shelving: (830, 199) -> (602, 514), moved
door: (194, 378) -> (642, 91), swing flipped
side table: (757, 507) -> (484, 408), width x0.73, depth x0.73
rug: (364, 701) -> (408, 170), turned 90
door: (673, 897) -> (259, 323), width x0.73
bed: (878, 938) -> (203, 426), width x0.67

--

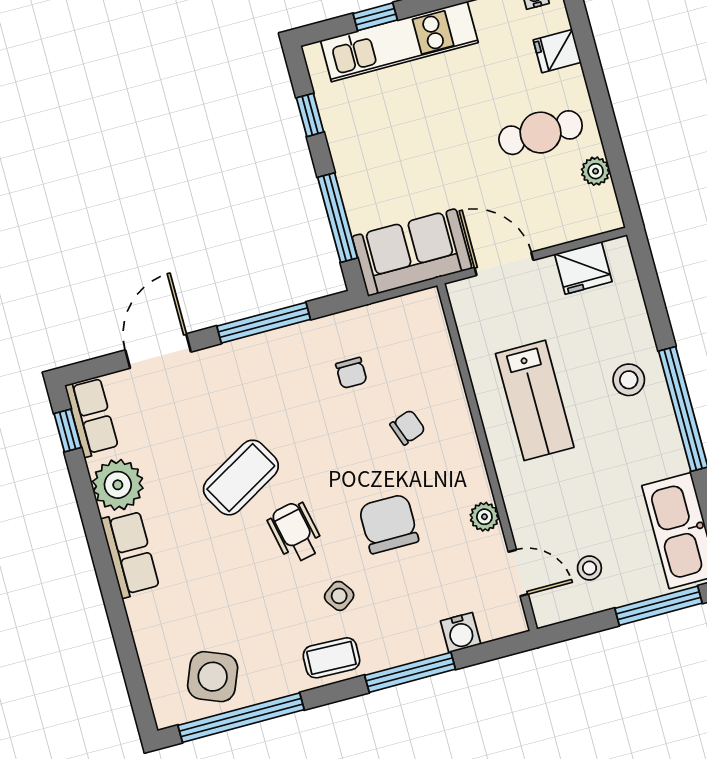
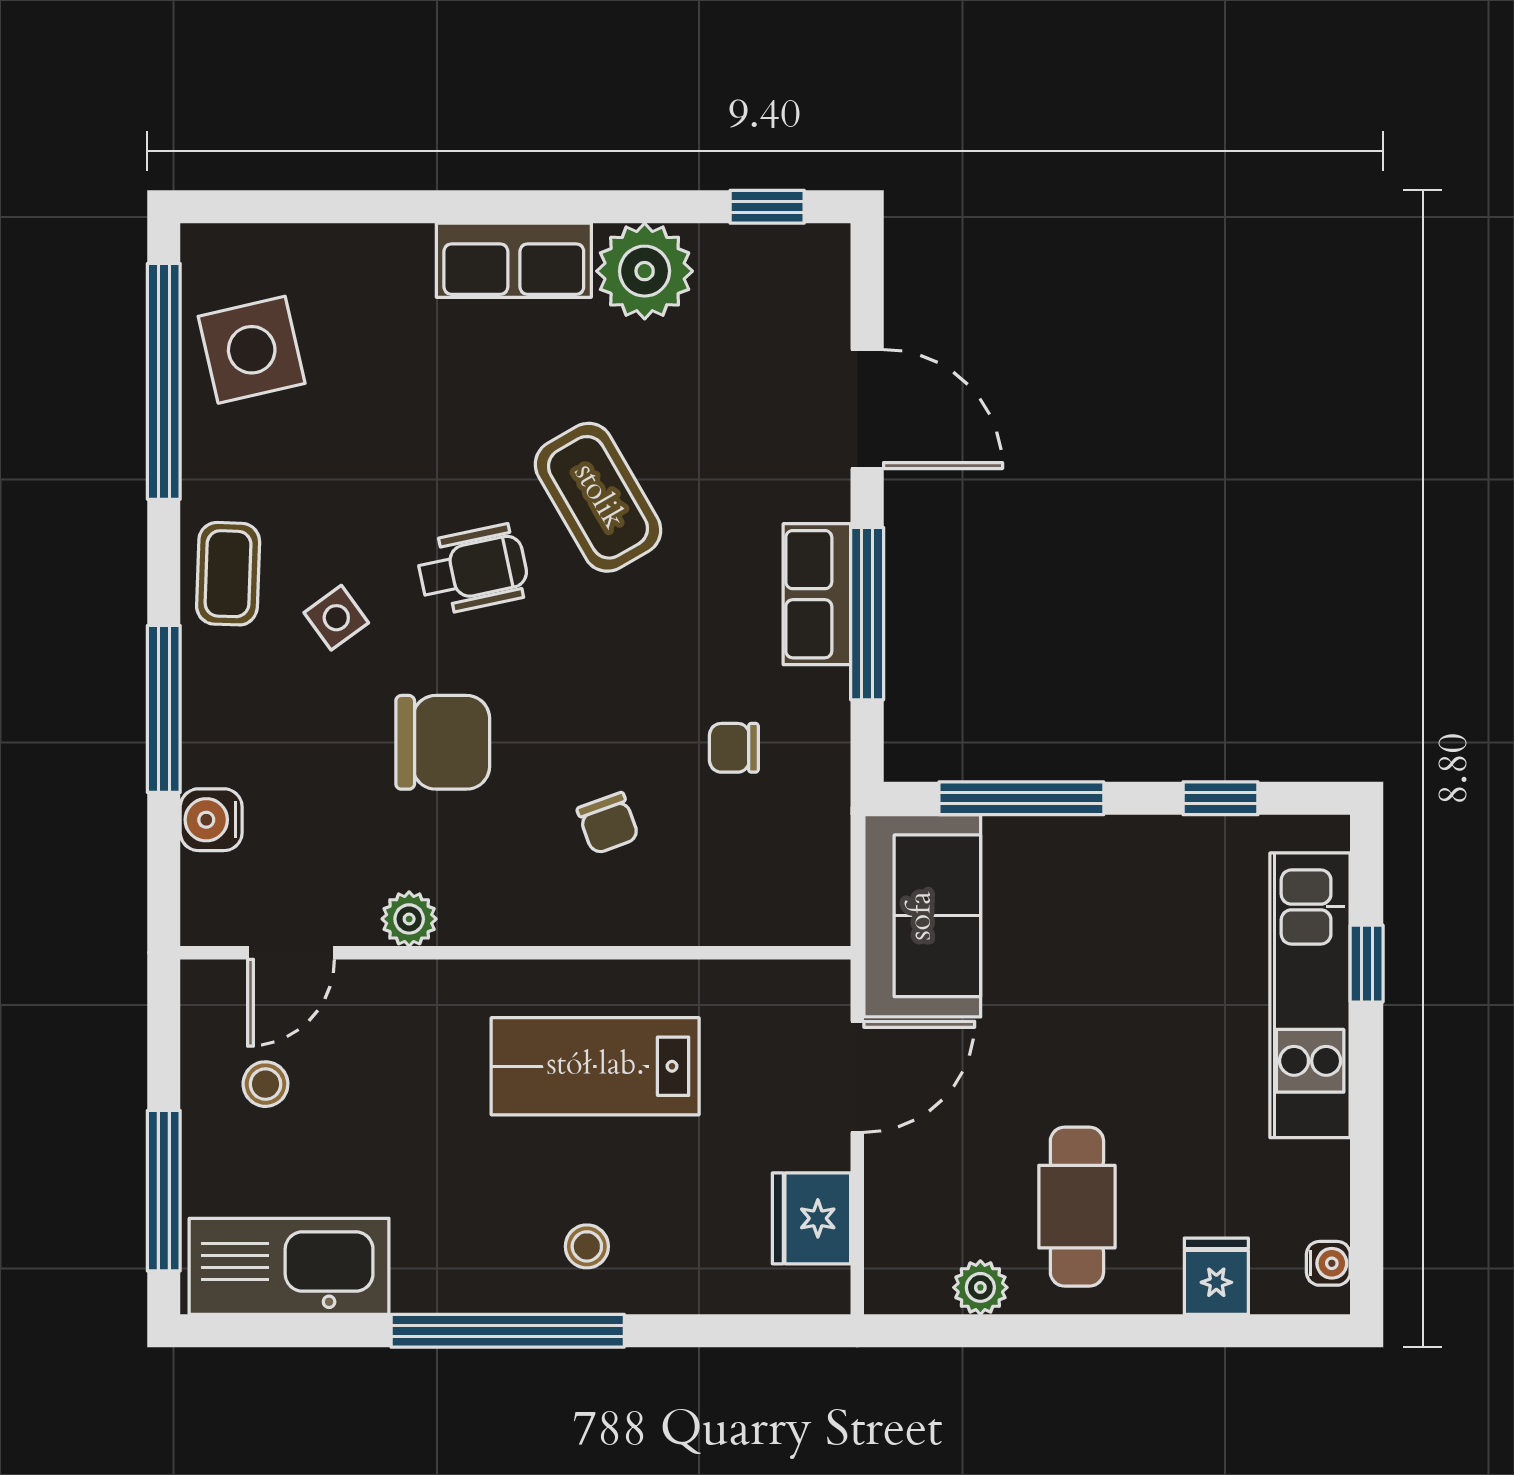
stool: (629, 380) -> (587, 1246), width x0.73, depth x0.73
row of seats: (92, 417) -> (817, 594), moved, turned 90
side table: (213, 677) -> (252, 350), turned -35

Task item
The lines above starting at the one that contains "shelving: (830, 199) -> (602, 514), moved" and ending at the one that contains "bed: (878, 938) -> (203, 426), width x0.67" must be transcribed exactly, and no other lines may appear.

Response
shelving: (830, 199) -> (602, 514), moved
door: (194, 378) -> (642, 91), swing flipped
side table: (757, 507) -> (484, 408), width x0.73, depth x0.73
rug: (364, 701) -> (408, 170), turned 90
door: (673, 897) -> (259, 323), width x0.73
bed: (878, 938) -> (203, 426), width x0.67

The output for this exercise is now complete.